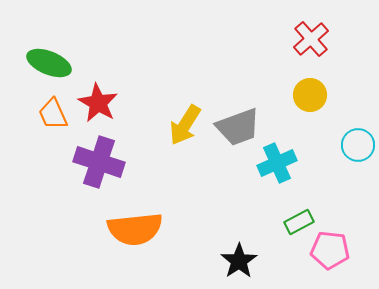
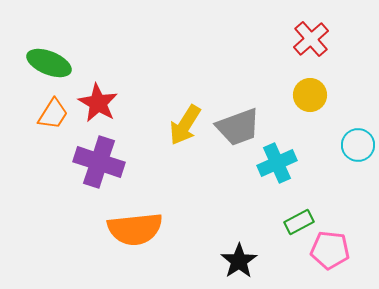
orange trapezoid: rotated 124 degrees counterclockwise
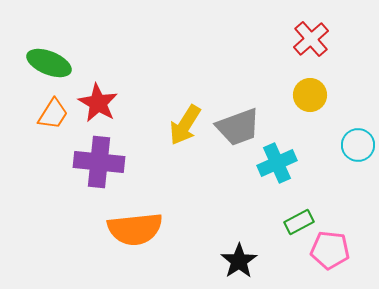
purple cross: rotated 12 degrees counterclockwise
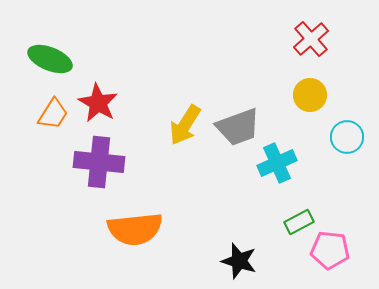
green ellipse: moved 1 px right, 4 px up
cyan circle: moved 11 px left, 8 px up
black star: rotated 21 degrees counterclockwise
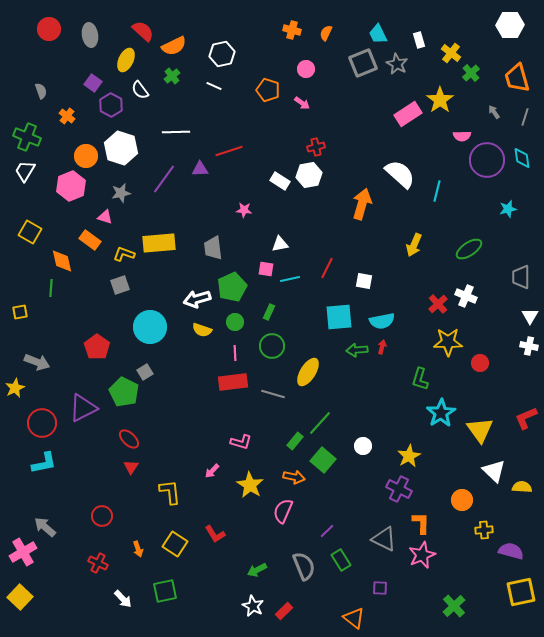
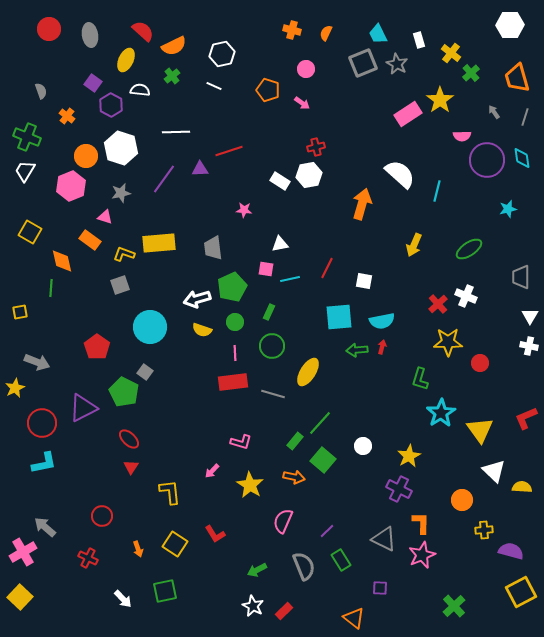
white semicircle at (140, 90): rotated 132 degrees clockwise
gray square at (145, 372): rotated 21 degrees counterclockwise
pink semicircle at (283, 511): moved 10 px down
red cross at (98, 563): moved 10 px left, 5 px up
yellow square at (521, 592): rotated 16 degrees counterclockwise
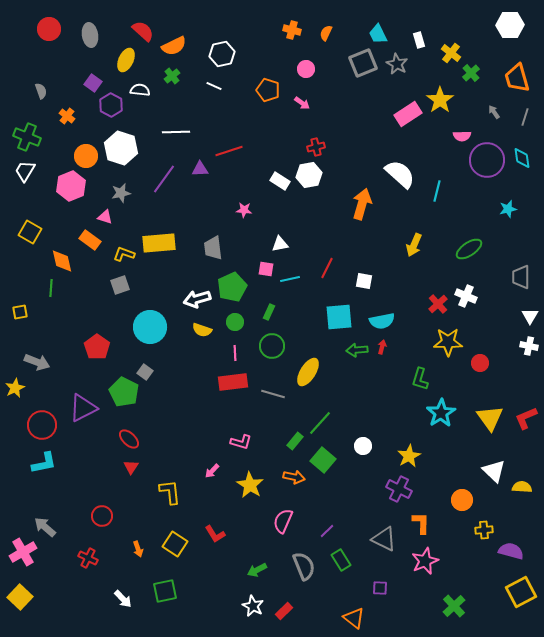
red circle at (42, 423): moved 2 px down
yellow triangle at (480, 430): moved 10 px right, 12 px up
pink star at (422, 555): moved 3 px right, 6 px down
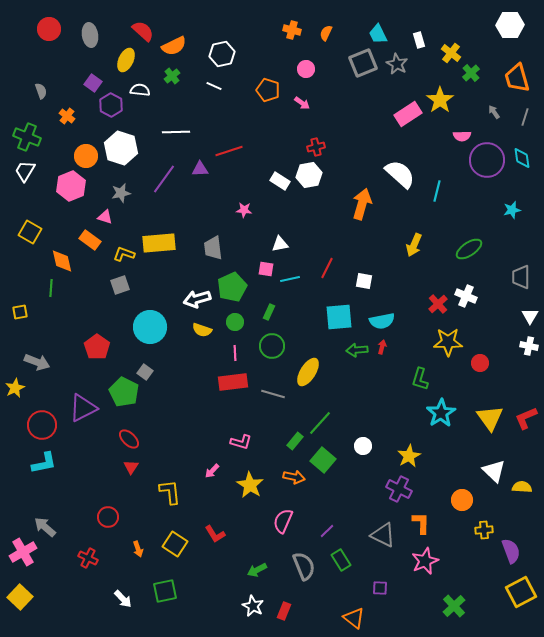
cyan star at (508, 209): moved 4 px right, 1 px down
red circle at (102, 516): moved 6 px right, 1 px down
gray triangle at (384, 539): moved 1 px left, 4 px up
purple semicircle at (511, 551): rotated 55 degrees clockwise
red rectangle at (284, 611): rotated 24 degrees counterclockwise
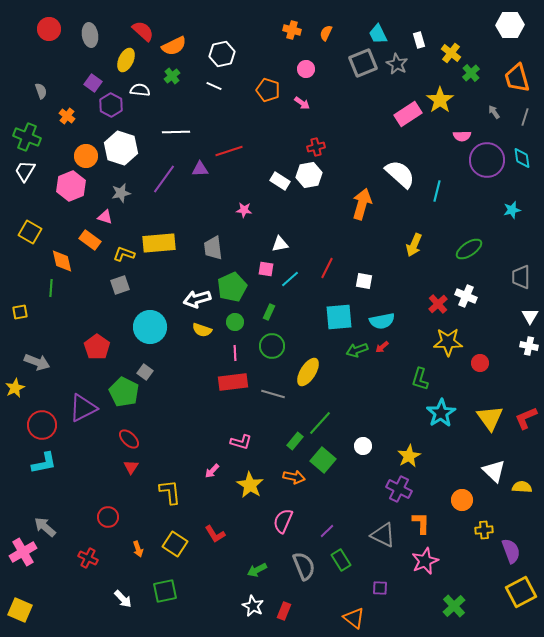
cyan line at (290, 279): rotated 30 degrees counterclockwise
red arrow at (382, 347): rotated 144 degrees counterclockwise
green arrow at (357, 350): rotated 15 degrees counterclockwise
yellow square at (20, 597): moved 13 px down; rotated 20 degrees counterclockwise
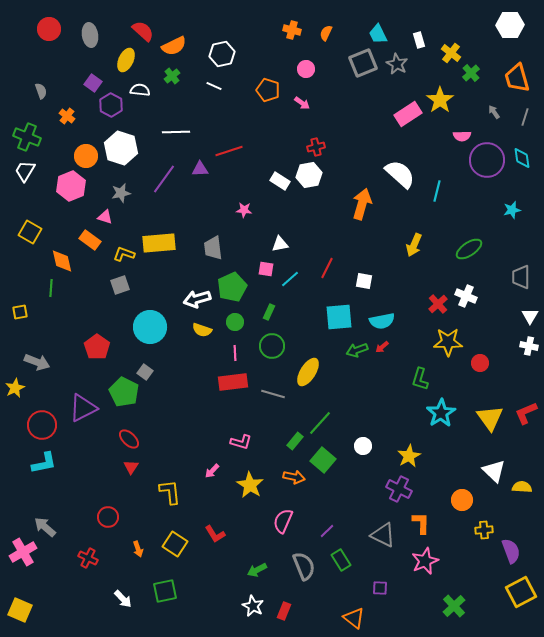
red L-shape at (526, 418): moved 5 px up
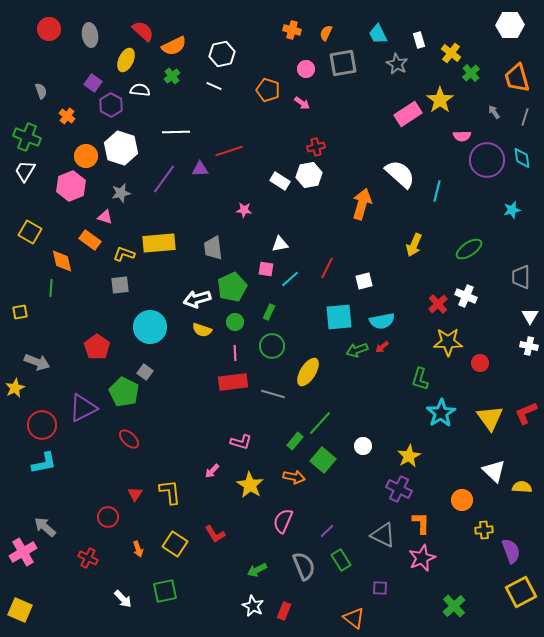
gray square at (363, 63): moved 20 px left; rotated 12 degrees clockwise
white square at (364, 281): rotated 24 degrees counterclockwise
gray square at (120, 285): rotated 12 degrees clockwise
red triangle at (131, 467): moved 4 px right, 27 px down
pink star at (425, 561): moved 3 px left, 3 px up
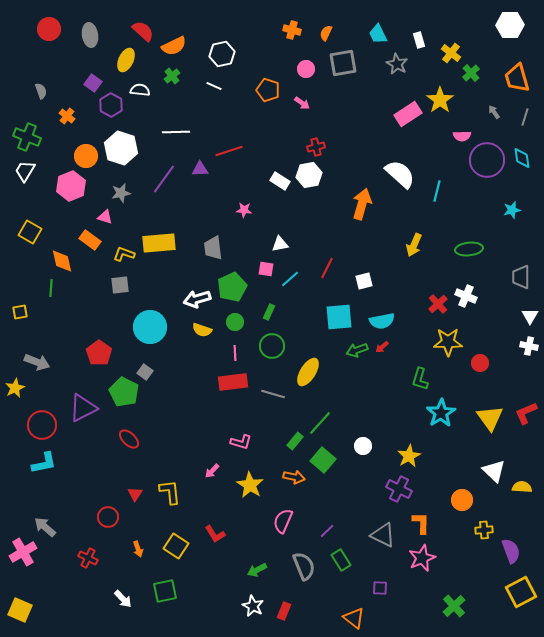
green ellipse at (469, 249): rotated 28 degrees clockwise
red pentagon at (97, 347): moved 2 px right, 6 px down
yellow square at (175, 544): moved 1 px right, 2 px down
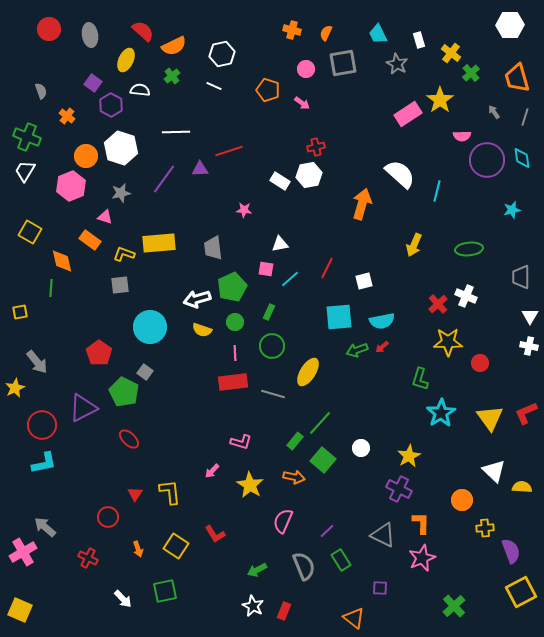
gray arrow at (37, 362): rotated 30 degrees clockwise
white circle at (363, 446): moved 2 px left, 2 px down
yellow cross at (484, 530): moved 1 px right, 2 px up
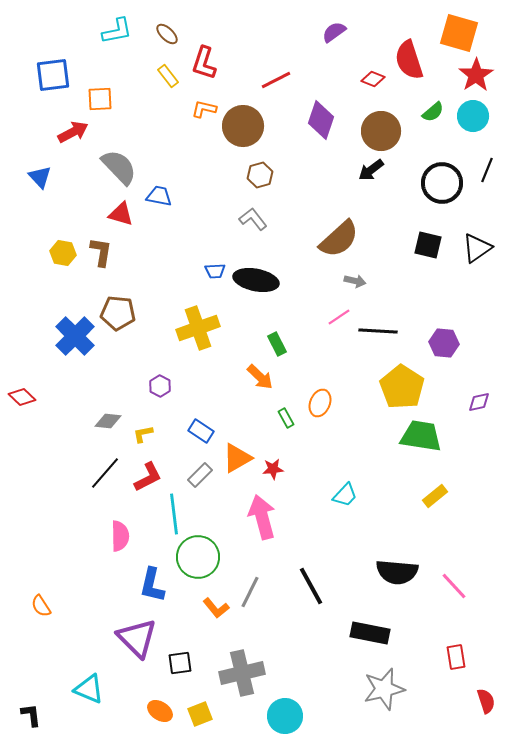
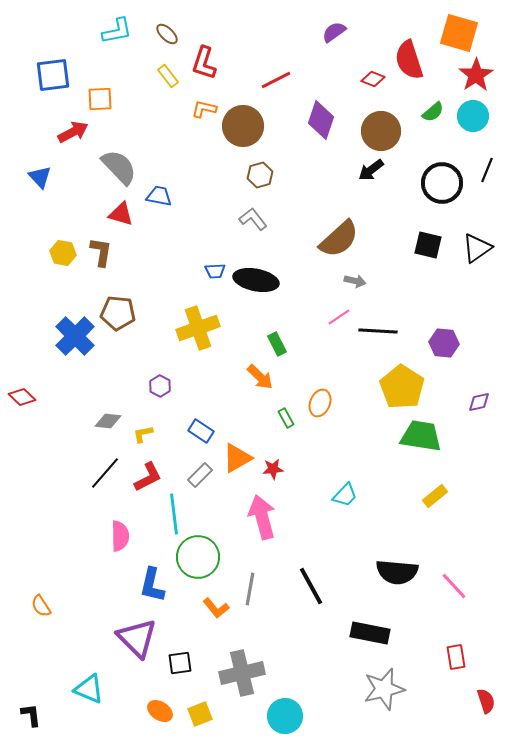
gray line at (250, 592): moved 3 px up; rotated 16 degrees counterclockwise
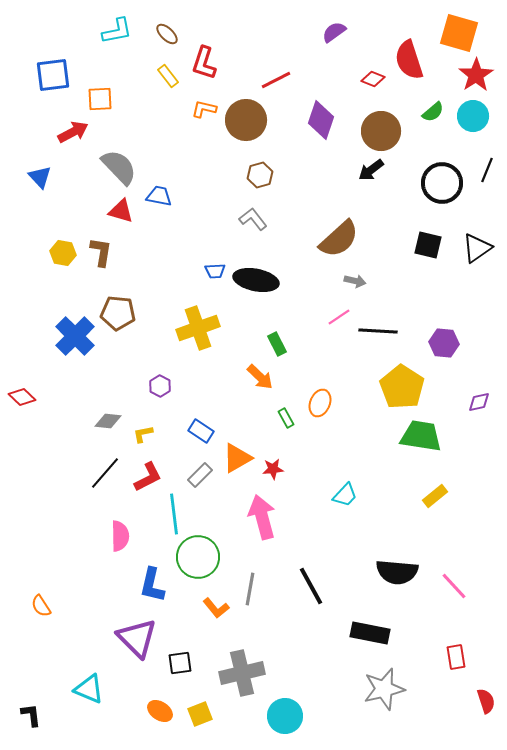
brown circle at (243, 126): moved 3 px right, 6 px up
red triangle at (121, 214): moved 3 px up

= = = =

* What the exercise asks:
Print every line from the start of the records up to and including the line with "red rectangle at", and leave the pictures out of your answer.

* Task answer:
orange trapezoid: rotated 124 degrees counterclockwise
purple cross: rotated 12 degrees counterclockwise
green ellipse: moved 1 px right, 4 px up
cyan circle: moved 11 px left, 8 px up
black star: rotated 21 degrees counterclockwise
white semicircle at (140, 90): rotated 132 degrees clockwise
gray square at (145, 372): rotated 21 degrees counterclockwise
pink semicircle at (283, 511): moved 10 px down
red cross at (98, 563): moved 10 px left, 5 px up
yellow square at (521, 592): rotated 16 degrees counterclockwise
red circle at (42, 423): moved 2 px down
yellow triangle at (480, 430): moved 10 px right, 12 px up
pink star at (422, 555): moved 3 px right, 6 px down
cyan star at (508, 209): moved 4 px right, 1 px down
red circle at (102, 516): moved 6 px right, 1 px down
gray triangle at (384, 539): moved 1 px left, 4 px up
purple semicircle at (511, 551): rotated 55 degrees clockwise
red rectangle at (284, 611): rotated 24 degrees counterclockwise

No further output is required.